Word for word, retype the records below.

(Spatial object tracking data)
##############################

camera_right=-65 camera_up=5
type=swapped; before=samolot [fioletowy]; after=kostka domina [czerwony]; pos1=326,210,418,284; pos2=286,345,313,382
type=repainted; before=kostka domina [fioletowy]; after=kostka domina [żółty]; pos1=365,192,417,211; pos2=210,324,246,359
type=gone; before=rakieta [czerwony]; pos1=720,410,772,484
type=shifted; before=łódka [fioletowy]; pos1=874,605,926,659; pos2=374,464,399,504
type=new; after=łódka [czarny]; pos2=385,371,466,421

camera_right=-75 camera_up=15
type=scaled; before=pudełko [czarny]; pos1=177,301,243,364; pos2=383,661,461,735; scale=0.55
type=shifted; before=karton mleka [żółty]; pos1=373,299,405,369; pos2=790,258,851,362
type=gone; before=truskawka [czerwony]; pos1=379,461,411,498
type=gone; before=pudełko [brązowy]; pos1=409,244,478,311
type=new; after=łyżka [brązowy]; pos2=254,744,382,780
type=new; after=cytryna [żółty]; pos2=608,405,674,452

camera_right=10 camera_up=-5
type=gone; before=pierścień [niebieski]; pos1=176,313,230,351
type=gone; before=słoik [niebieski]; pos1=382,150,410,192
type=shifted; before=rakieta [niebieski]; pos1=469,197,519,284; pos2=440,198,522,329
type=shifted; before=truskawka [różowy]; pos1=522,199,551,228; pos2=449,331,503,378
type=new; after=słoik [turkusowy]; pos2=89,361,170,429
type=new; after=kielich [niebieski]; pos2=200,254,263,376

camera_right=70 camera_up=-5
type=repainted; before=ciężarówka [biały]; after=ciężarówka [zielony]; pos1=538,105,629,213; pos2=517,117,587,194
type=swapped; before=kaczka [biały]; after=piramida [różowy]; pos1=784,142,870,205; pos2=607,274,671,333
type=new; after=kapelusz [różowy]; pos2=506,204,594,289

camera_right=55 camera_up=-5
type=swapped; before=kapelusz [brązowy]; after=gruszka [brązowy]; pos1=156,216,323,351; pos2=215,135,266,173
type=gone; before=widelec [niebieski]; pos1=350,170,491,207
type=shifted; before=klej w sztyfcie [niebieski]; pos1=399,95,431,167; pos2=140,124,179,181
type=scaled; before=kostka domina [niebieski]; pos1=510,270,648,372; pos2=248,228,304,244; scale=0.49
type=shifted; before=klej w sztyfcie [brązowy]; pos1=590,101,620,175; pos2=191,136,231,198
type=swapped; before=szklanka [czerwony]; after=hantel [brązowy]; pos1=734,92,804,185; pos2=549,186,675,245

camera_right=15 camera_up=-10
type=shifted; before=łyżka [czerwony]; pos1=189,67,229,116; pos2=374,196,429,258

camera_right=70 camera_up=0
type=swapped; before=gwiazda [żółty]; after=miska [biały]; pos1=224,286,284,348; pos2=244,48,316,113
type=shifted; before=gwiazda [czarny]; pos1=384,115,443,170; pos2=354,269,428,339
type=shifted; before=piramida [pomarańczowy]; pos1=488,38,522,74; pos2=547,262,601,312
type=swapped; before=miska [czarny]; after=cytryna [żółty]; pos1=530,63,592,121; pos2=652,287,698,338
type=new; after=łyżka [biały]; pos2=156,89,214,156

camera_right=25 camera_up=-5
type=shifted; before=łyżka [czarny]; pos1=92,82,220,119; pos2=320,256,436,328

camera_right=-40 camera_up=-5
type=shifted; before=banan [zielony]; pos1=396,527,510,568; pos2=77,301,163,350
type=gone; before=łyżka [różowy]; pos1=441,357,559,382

##############################

SOLUTION TO THIS PROBLEM:
camera_right=-65 camera_up=5
type=swapped; before=samolot [fioletowy]; after=kostka domina [czerwony]; pos1=326,210,418,284; pos2=286,345,313,382
type=repainted; before=kostka domina [fioletowy]; after=kostka domina [żółty]; pos1=365,192,417,211; pos2=210,324,246,359
type=gone; before=rakieta [czerwony]; pos1=720,410,772,484
type=shifted; before=łódka [fioletowy]; pos1=874,605,926,659; pos2=374,464,399,504
type=new; after=łódka [czarny]; pos2=385,371,466,421

camera_right=-75 camera_up=15
type=scaled; before=pudełko [czarny]; pos1=177,301,243,364; pos2=383,661,461,735; scale=0.55
type=shifted; before=karton mleka [żółty]; pos1=373,299,405,369; pos2=790,258,851,362
type=gone; before=truskawka [czerwony]; pos1=379,461,411,498
type=gone; before=pudełko [brązowy]; pos1=409,244,478,311
type=new; after=łyżka [brązowy]; pos2=254,744,382,780
type=new; after=cytryna [żółty]; pos2=608,405,674,452

camera_right=10 camera_up=-5
type=gone; before=pierścień [niebieski]; pos1=176,313,230,351
type=gone; before=słoik [niebieski]; pos1=382,150,410,192
type=shifted; before=rakieta [niebieski]; pos1=469,197,519,284; pos2=440,198,522,329
type=shifted; before=truskawka [różowy]; pos1=522,199,551,228; pos2=449,331,503,378
type=new; after=słoik [turkusowy]; pos2=89,361,170,429
type=new; after=kielich [niebieski]; pos2=200,254,263,376

camera_right=70 camera_up=-5
type=repainted; before=ciężarówka [biały]; after=ciężarówka [zielony]; pos1=538,105,629,213; pos2=517,117,587,194
type=swapped; before=kaczka [biały]; after=piramida [różowy]; pos1=784,142,870,205; pos2=607,274,671,333
type=new; after=kapelusz [różowy]; pos2=506,204,594,289

camera_right=55 camera_up=-5
type=swapped; before=kapelusz [brązowy]; after=gruszka [brązowy]; pos1=156,216,323,351; pos2=215,135,266,173
type=gone; before=widelec [niebieski]; pos1=350,170,491,207
type=shifted; before=klej w sztyfcie [niebieski]; pos1=399,95,431,167; pos2=140,124,179,181
type=scaled; before=kostka domina [niebieski]; pos1=510,270,648,372; pos2=248,228,304,244; scale=0.49
type=shifted; before=klej w sztyfcie [brązowy]; pos1=590,101,620,175; pos2=191,136,231,198
type=swapped; before=szklanka [czerwony]; after=hantel [brązowy]; pos1=734,92,804,185; pos2=549,186,675,245

camera_right=15 camera_up=-10
type=shifted; before=łyżka [czerwony]; pos1=189,67,229,116; pos2=374,196,429,258

camera_right=70 camera_up=0
type=swapped; before=gwiazda [żółty]; after=miska [biały]; pos1=224,286,284,348; pos2=244,48,316,113
type=shifted; before=gwiazda [czarny]; pos1=384,115,443,170; pos2=354,269,428,339
type=shifted; before=piramida [pomarańczowy]; pos1=488,38,522,74; pos2=547,262,601,312
type=swapped; before=miska [czarny]; after=cytryna [żółty]; pos1=530,63,592,121; pos2=652,287,698,338
type=new; after=łyżka [biały]; pos2=156,89,214,156

camera_right=25 camera_up=-5
type=shifted; before=łyżka [czarny]; pos1=92,82,220,119; pos2=320,256,436,328

camera_right=-40 camera_up=-5
type=shifted; before=banan [zielony]; pos1=396,527,510,568; pos2=77,301,163,350
type=gone; before=łyżka [różowy]; pos1=441,357,559,382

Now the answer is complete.